DATASET CONTENT →
# # # #
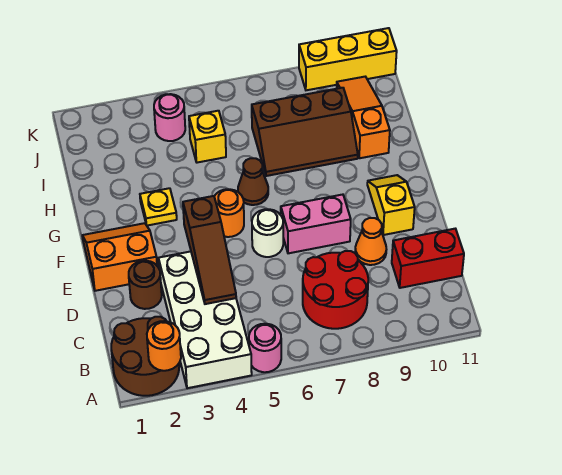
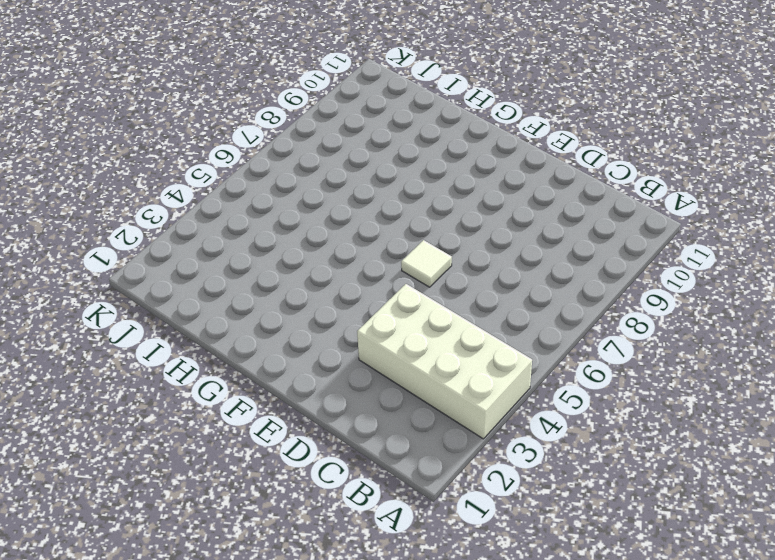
white 1x1 tile [401,240,452,287] -> white 1x1 round brick [252,209,283,257]
none -> brown 2x2 round brick [111,317,179,396]
none -> pink 1x1 round brick [249,324,281,372]
none -> red 2x2 round brick [303,251,368,329]

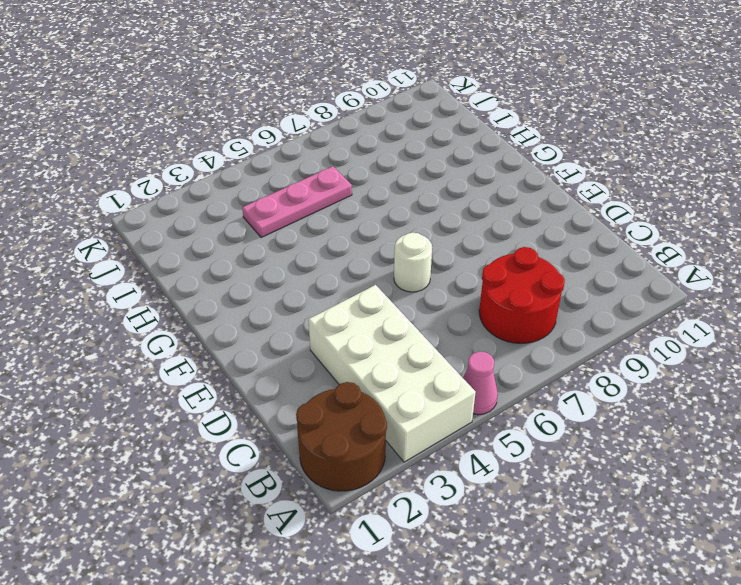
pink 1x1 cone [463,351,498,415] -> pink 1x1 round brick [249,324,281,372]
pink 1x3 plate [242,166,352,237] -> yellow 1x1 brick [189,111,226,163]
none -> red 1x2 brick [392,229,464,288]
none -> brown 1x1 round brick [129,261,162,309]
none -> orange 1x1 cone [355,218,387,265]

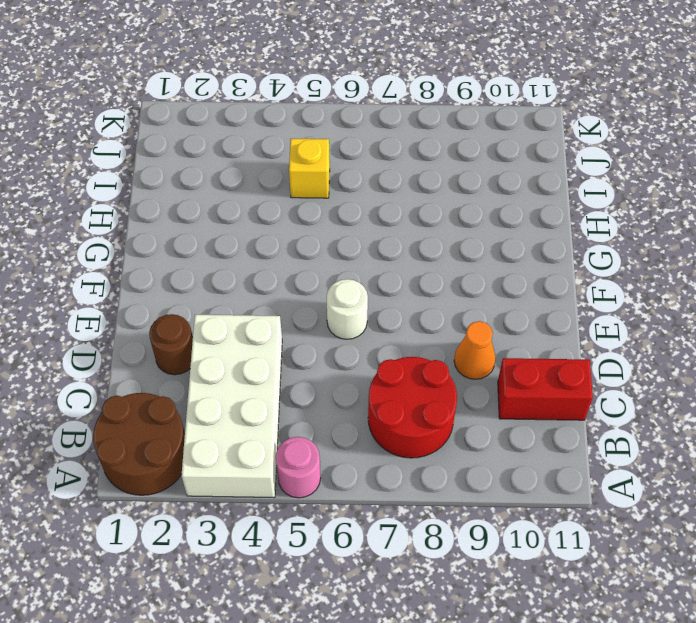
none -> orange 2x2 slope [82,223,157,291]
none -> pink 1x2 brick [281,195,351,253]
none -> yellow 1x2 slope [367,175,415,235]

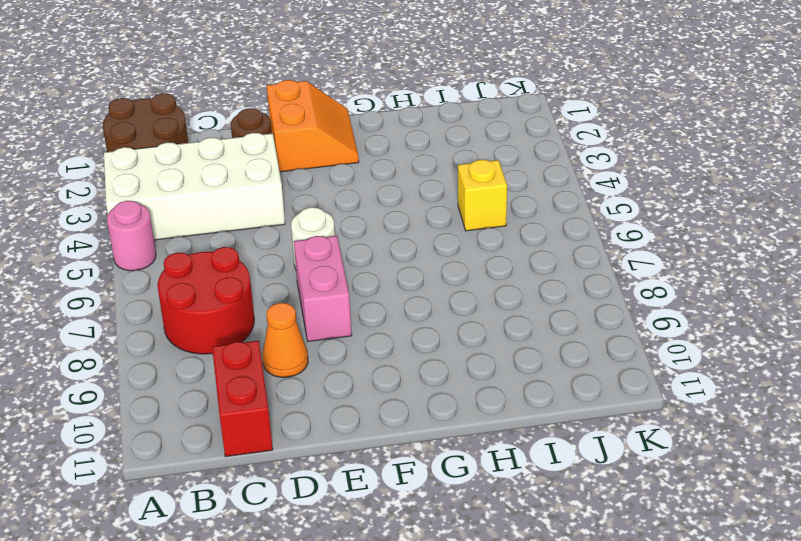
none -> yellow 1x2 slope [367,175,415,235]
none -> orange 1x1 round brick [214,189,244,237]
none -> yellow 1x1 plate [140,188,177,226]

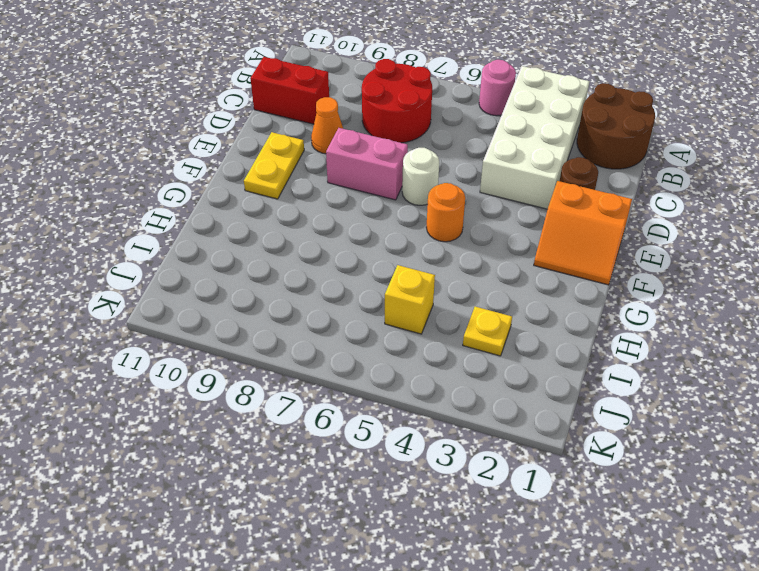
yellow 1x2 plate [244,132,304,199] -> yellow 1x2 slope [367,175,415,235]
yellow 1x1 plate [463,307,512,356] -> yellow 1x1 plate moved to [140,188,177,226]
none -> brown 1x1 cone [238,158,268,205]
none -> brown 2x3 slope [252,88,358,176]
none -> orange 1x3 slope [337,77,390,158]

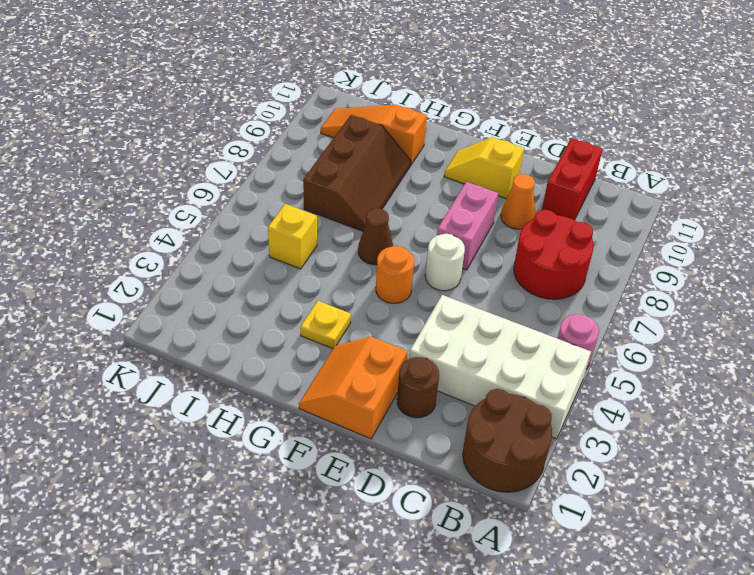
none -> pink 1x1 round brick [154,94,185,141]
none -> yellow 1x3 brick [299,28,397,90]
none -> orange 1x1 round brick [147,321,181,371]

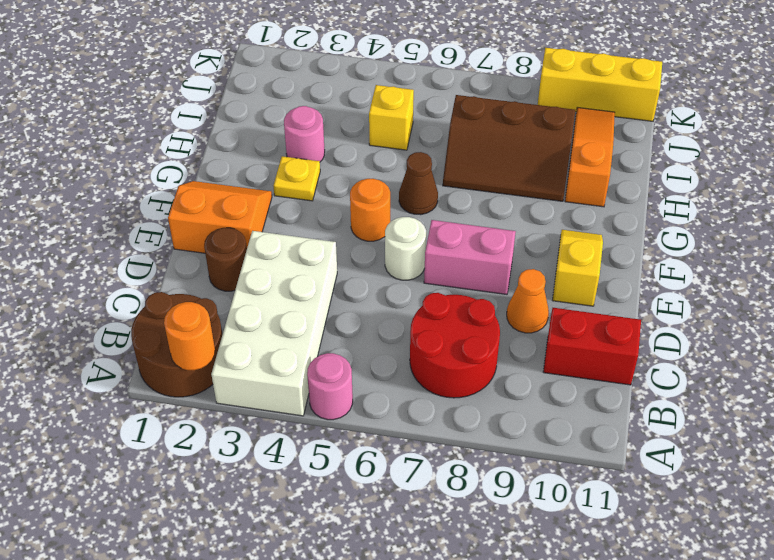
pink 1x1 round brick [284,106,325,162] -> pink 1x1 round brick moved to [154,94,185,141]
none -> brown 1x3 slope [183,196,236,304]

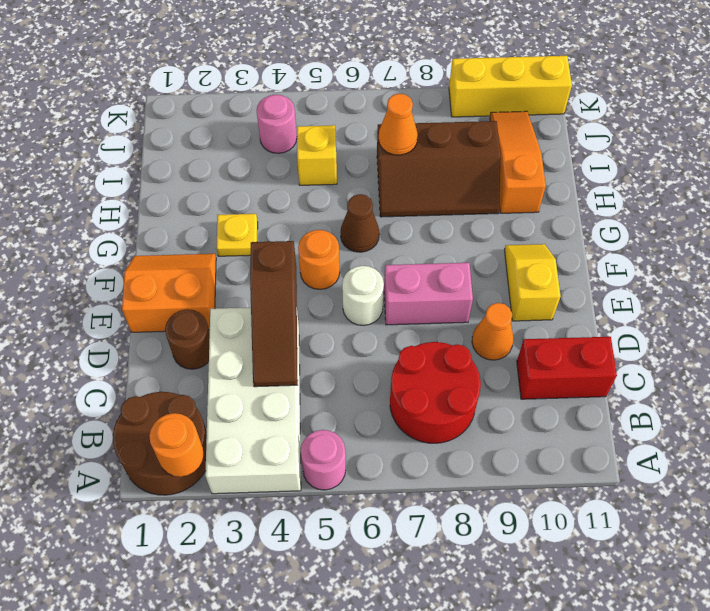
orange 1x1 cone [379,94,418,155] -> none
# # # #
THE PROBLEM → All entries must be output unchanged, with every picture omitted.

RESPONSE TO THIS EXERCISE →
white 1x1 tile [401,240,452,287] -> white 1x1 round brick [252,209,283,257]
none -> brown 2x2 round brick [111,317,179,396]
none -> pink 1x1 round brick [249,324,281,372]
none -> red 2x2 round brick [303,251,368,329]

pink 1x1 cone [463,351,498,415] -> pink 1x1 round brick [249,324,281,372]
pink 1x3 plate [242,166,352,237] -> yellow 1x1 brick [189,111,226,163]
none -> red 1x2 brick [392,229,464,288]
none -> brown 1x1 round brick [129,261,162,309]
none -> orange 1x1 cone [355,218,387,265]

none -> orange 2x2 slope [82,223,157,291]
none -> pink 1x2 brick [281,195,351,253]
none -> yellow 1x2 slope [367,175,415,235]

none -> yellow 1x2 slope [367,175,415,235]
none -> orange 1x1 round brick [214,189,244,237]
none -> yellow 1x1 plate [140,188,177,226]

yellow 1x2 plate [244,132,304,199] -> yellow 1x2 slope [367,175,415,235]
yellow 1x1 plate [463,307,512,356] -> yellow 1x1 plate moved to [140,188,177,226]
none -> brown 1x1 cone [238,158,268,205]
none -> brown 2x3 slope [252,88,358,176]
none -> orange 1x3 slope [337,77,390,158]

none -> pink 1x1 round brick [154,94,185,141]
none -> yellow 1x3 brick [299,28,397,90]
none -> orange 1x1 round brick [147,321,181,371]

pink 1x1 round brick [284,106,325,162] -> pink 1x1 round brick moved to [154,94,185,141]
none -> brown 1x3 slope [183,196,236,304]

orange 1x1 cone [379,94,418,155] -> none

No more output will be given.